• **Goal of the exercise**:
All of the lines below are to be transcribed faithfully, with pictures excluded from the copy.

• **Collected data**:
[Start of Attachment]
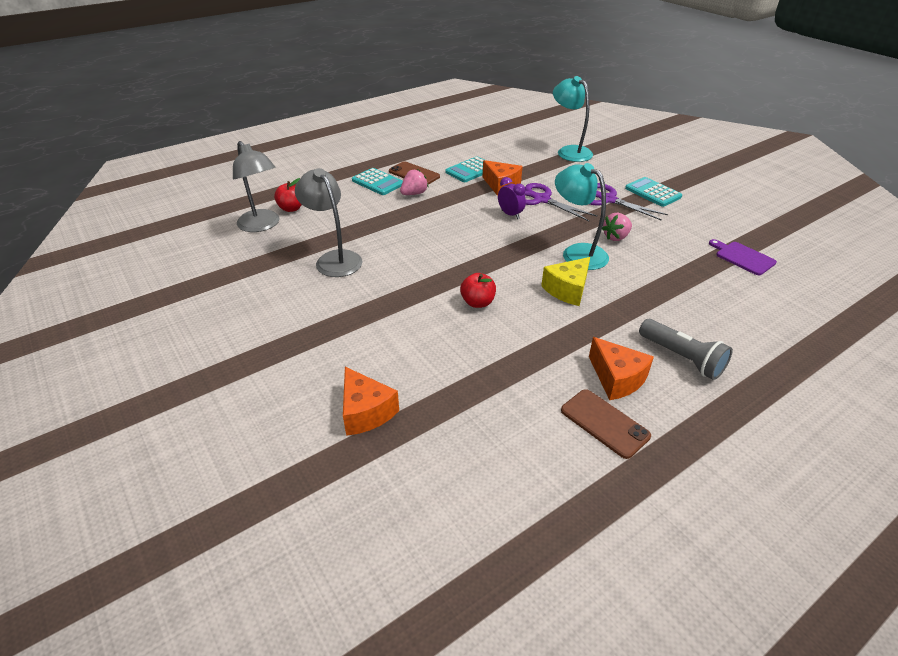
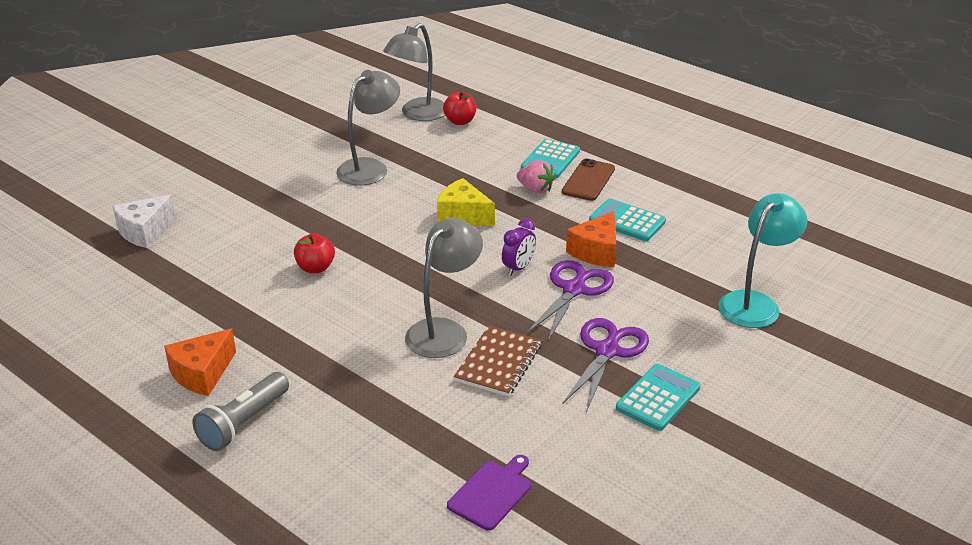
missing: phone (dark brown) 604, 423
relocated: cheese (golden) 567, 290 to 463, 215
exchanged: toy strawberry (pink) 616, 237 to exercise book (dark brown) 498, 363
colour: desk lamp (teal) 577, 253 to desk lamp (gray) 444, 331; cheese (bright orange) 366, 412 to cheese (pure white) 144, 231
[End of Attachment]
• **Response below**:
missing: phone (dark brown) 604, 423
relocated: cheese (golden) 567, 290 to 463, 215
exchanged: toy strawberry (pink) 616, 237 to exercise book (dark brown) 498, 363
colour: desk lamp (teal) 577, 253 to desk lamp (gray) 444, 331; cheese (bright orange) 366, 412 to cheese (pure white) 144, 231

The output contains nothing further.